= Exercise brief =
Go through the entries below from the first line and output each one exactly, up to and including the line with "J1 pin 1: BR_R2 -> GND".

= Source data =

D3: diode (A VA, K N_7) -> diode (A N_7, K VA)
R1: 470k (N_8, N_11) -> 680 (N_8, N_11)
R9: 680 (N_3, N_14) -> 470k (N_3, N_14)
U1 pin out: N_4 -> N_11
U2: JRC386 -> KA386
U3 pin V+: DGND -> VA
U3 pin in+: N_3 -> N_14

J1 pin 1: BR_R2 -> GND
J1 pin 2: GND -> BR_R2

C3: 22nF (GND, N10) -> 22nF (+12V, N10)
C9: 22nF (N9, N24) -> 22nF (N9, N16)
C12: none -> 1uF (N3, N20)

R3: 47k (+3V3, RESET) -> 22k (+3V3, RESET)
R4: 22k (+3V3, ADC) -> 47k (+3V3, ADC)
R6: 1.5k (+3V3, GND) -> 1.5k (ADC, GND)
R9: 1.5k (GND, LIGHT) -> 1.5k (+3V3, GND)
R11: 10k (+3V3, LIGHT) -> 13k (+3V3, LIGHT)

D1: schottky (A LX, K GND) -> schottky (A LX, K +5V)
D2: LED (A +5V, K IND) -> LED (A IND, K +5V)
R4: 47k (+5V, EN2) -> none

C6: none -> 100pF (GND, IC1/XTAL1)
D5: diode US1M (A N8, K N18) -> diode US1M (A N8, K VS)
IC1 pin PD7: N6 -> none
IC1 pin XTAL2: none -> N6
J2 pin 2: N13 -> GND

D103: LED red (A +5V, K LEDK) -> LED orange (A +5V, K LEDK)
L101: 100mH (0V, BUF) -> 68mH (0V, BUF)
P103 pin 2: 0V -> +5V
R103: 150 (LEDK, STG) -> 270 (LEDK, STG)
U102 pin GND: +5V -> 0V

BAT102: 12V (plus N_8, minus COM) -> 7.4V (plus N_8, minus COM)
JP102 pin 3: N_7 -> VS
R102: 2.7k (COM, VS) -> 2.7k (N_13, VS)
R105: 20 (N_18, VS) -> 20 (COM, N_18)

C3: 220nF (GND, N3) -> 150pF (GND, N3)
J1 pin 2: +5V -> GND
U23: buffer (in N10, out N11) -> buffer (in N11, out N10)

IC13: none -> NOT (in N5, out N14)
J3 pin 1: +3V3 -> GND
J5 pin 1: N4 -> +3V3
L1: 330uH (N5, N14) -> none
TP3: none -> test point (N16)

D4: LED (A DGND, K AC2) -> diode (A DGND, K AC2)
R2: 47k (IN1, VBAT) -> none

= Expected answer =
D3: diode (A VA, K N_7) -> diode (A N_7, K VA)
R1: 470k (N_8, N_11) -> 680 (N_8, N_11)
R9: 680 (N_3, N_14) -> 470k (N_3, N_14)
U1 pin out: N_4 -> N_11
U2: JRC386 -> KA386
U3 pin V+: DGND -> VA
U3 pin in+: N_3 -> N_14

J1 pin 1: BR_R2 -> GND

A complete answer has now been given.